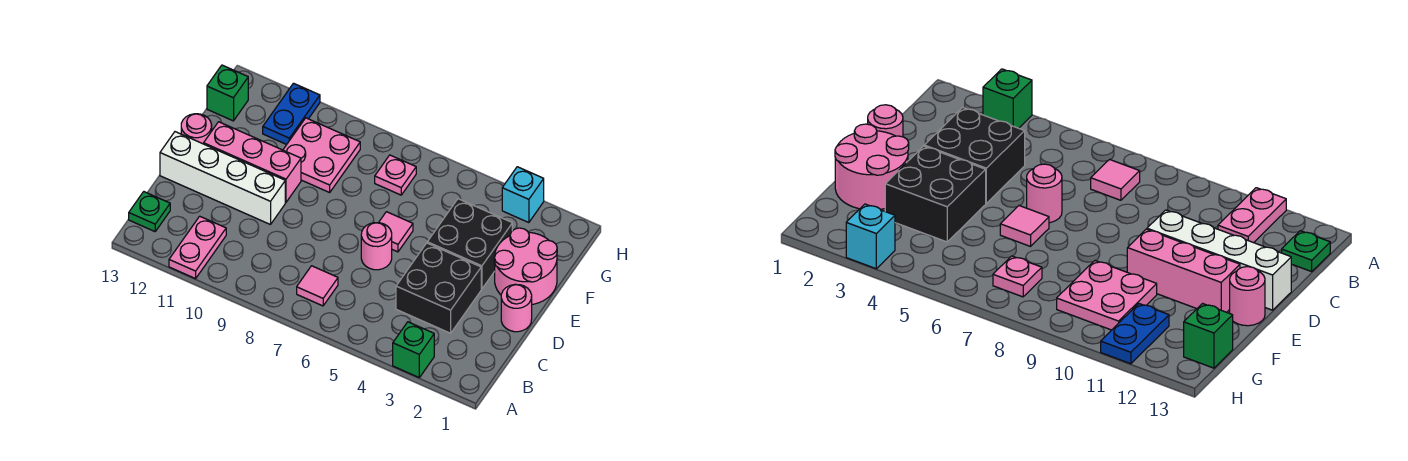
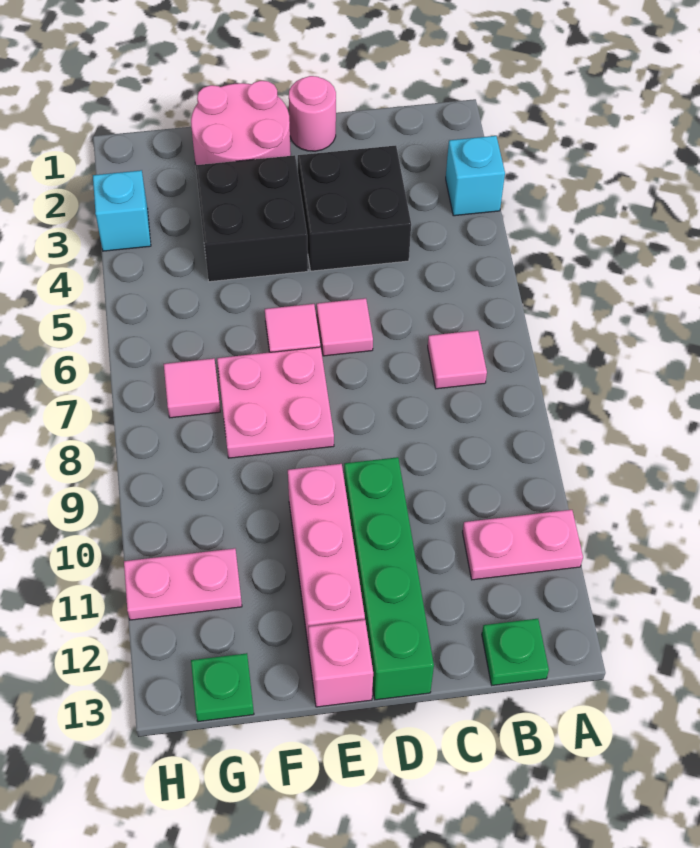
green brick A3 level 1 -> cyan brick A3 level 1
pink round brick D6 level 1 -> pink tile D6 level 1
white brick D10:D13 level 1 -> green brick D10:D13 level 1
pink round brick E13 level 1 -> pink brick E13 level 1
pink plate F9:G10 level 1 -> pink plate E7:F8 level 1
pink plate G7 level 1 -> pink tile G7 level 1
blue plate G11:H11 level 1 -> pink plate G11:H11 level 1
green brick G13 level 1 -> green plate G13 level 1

-*-

**EXERCISE AIM**
Each line above should be printed again exactly, though the pictures should not be.

**RESPONSE FOR THIS EXERCISE**
green brick A3 level 1 -> cyan brick A3 level 1
pink round brick D6 level 1 -> pink tile D6 level 1
white brick D10:D13 level 1 -> green brick D10:D13 level 1
pink round brick E13 level 1 -> pink brick E13 level 1
pink plate F9:G10 level 1 -> pink plate E7:F8 level 1
pink plate G7 level 1 -> pink tile G7 level 1
blue plate G11:H11 level 1 -> pink plate G11:H11 level 1
green brick G13 level 1 -> green plate G13 level 1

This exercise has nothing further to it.